Return the lines below exactly, please, from the one containing "SCALE2 pin SCK: MI -> A1" through the last one, both included, and leave out any pictures.

#### Excerpted data

————

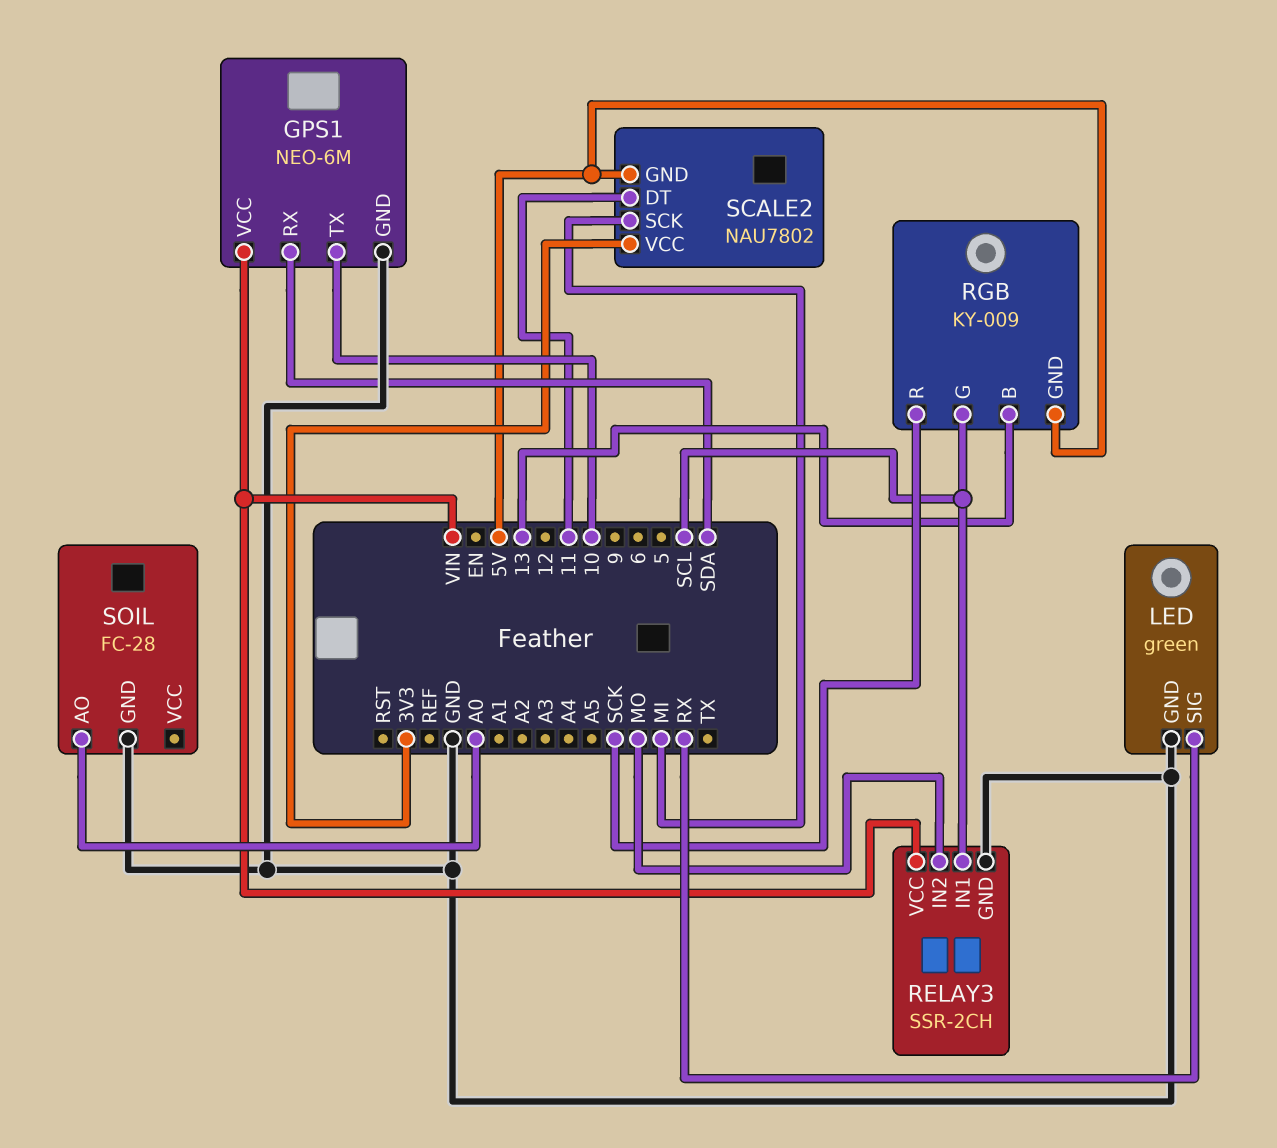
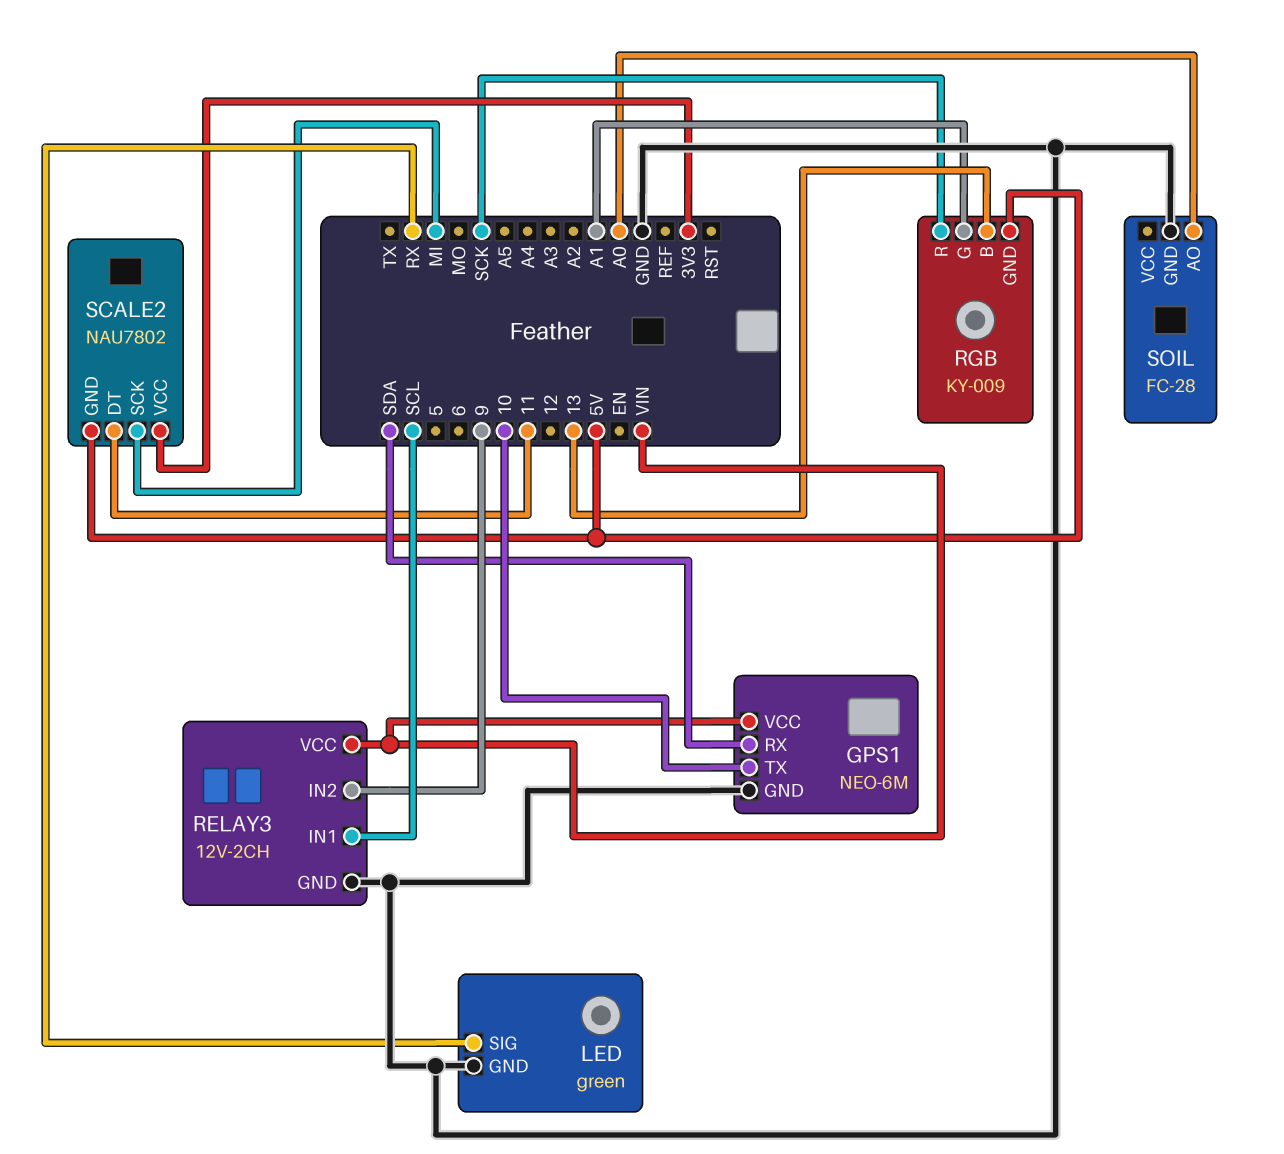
RELAY3: SSR-2CH -> 12V-2CH
RELAY3 pin IN2: MO -> 9
RGB pin G: SCL -> A1

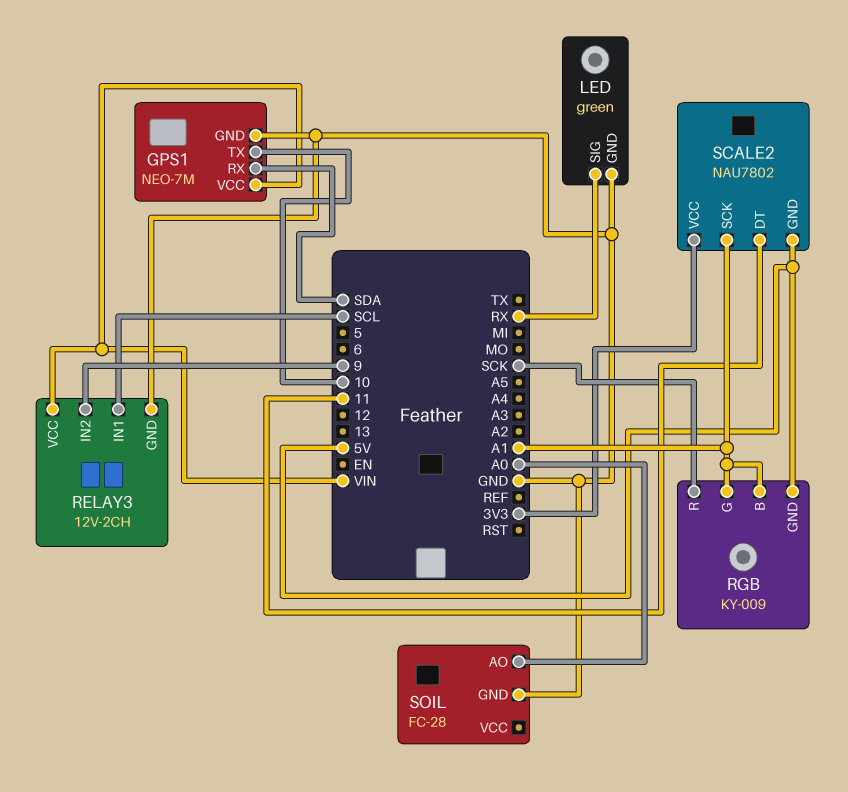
GPS1: NEO-6M -> NEO-7M
RGB pin B: 13 -> A1
SCALE2 pin SCK: MI -> A1

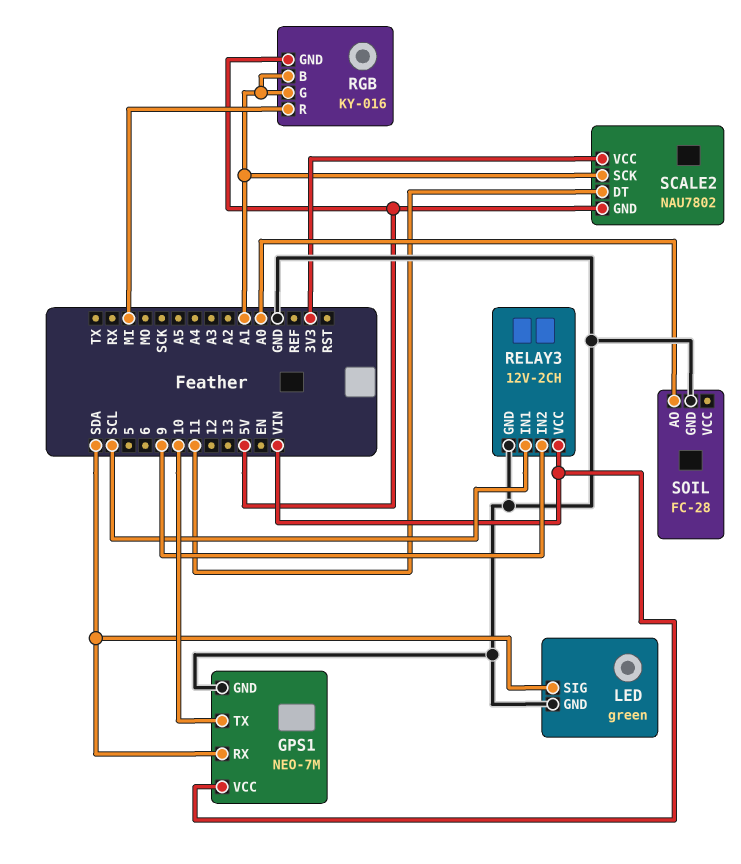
LED pin SIG: RX -> SDA
RGB: KY-009 -> KY-016
RGB pin R: SCK -> MI

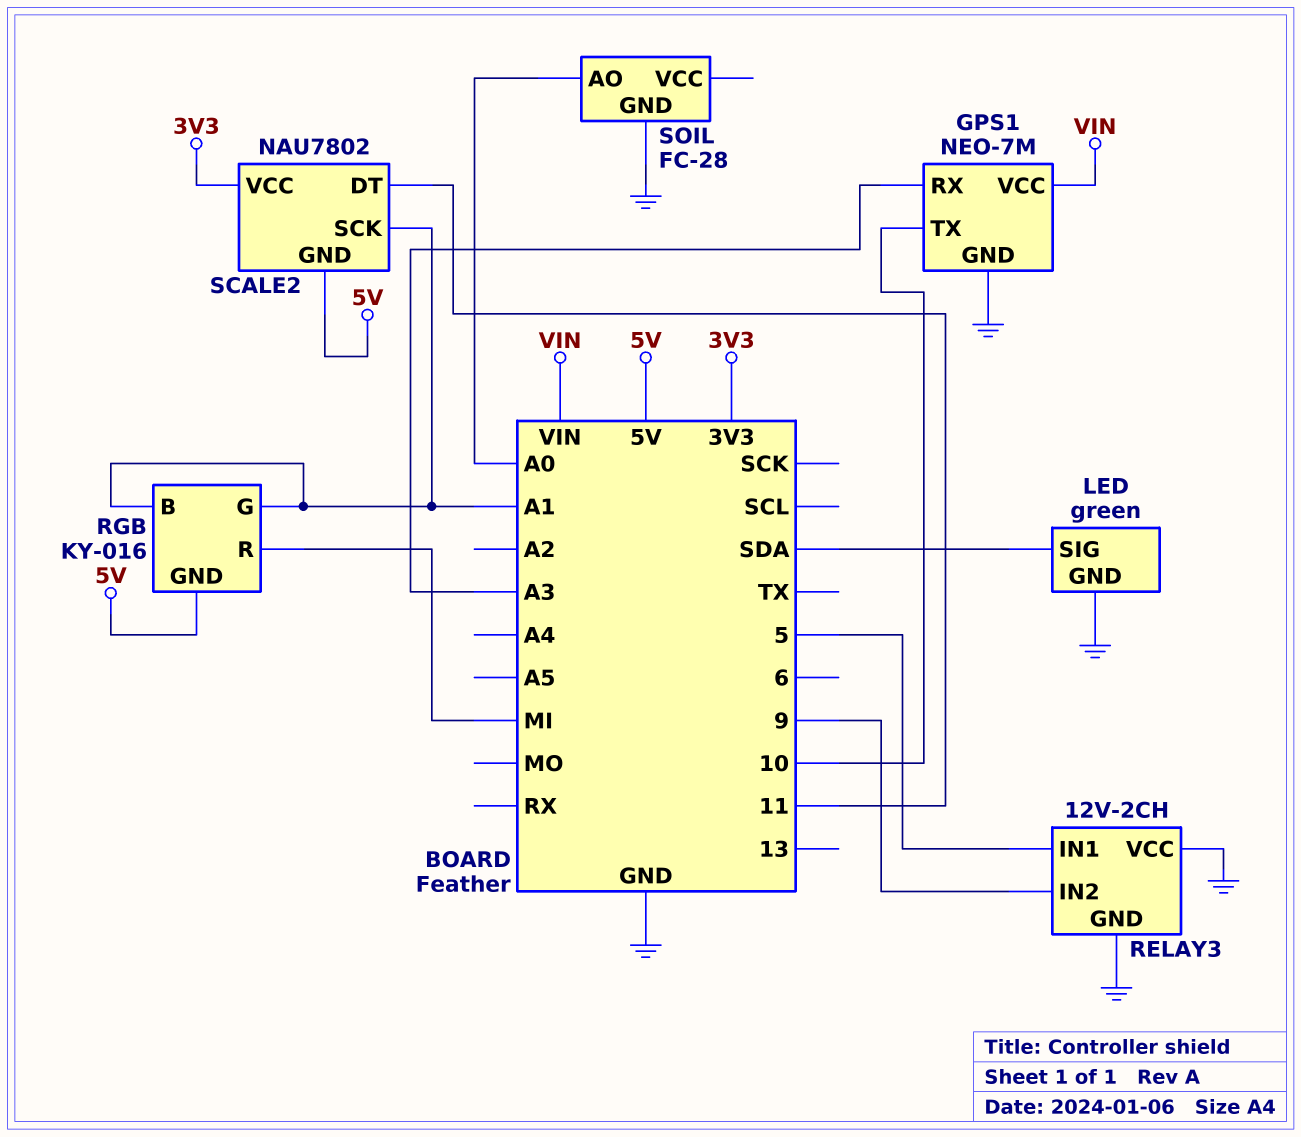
GPS1 pin RX: SDA -> A3
RELAY3 pin IN1: SCL -> 5
RELAY3 pin VCC: VIN -> GND

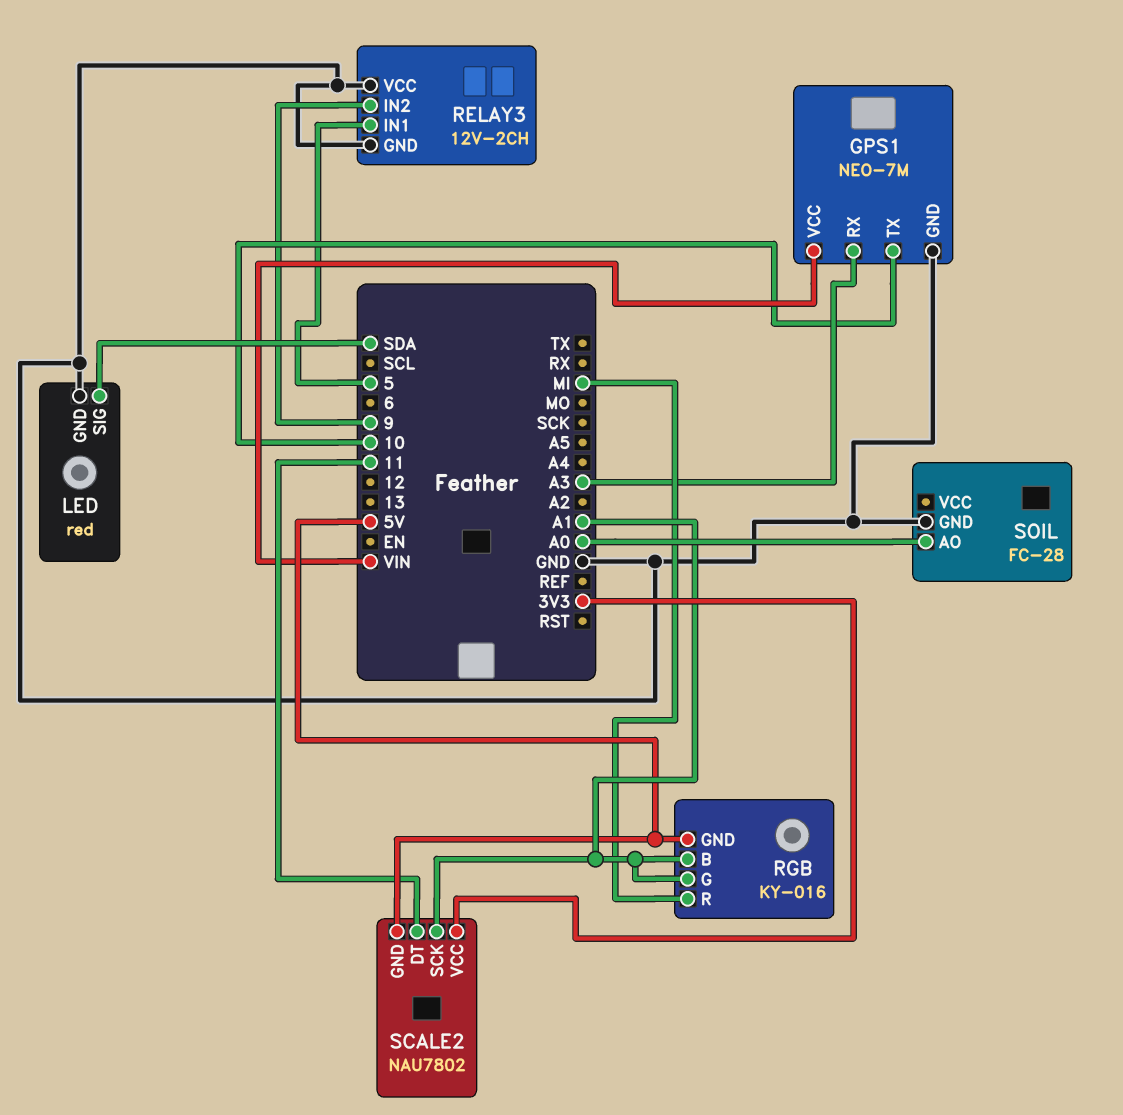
LED: green -> red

————

#### Answer space
SCALE2 pin SCK: MI -> A1

LED pin SIG: RX -> SDA
RGB: KY-009 -> KY-016
RGB pin R: SCK -> MI

GPS1 pin RX: SDA -> A3
RELAY3 pin IN1: SCL -> 5
RELAY3 pin VCC: VIN -> GND

LED: green -> red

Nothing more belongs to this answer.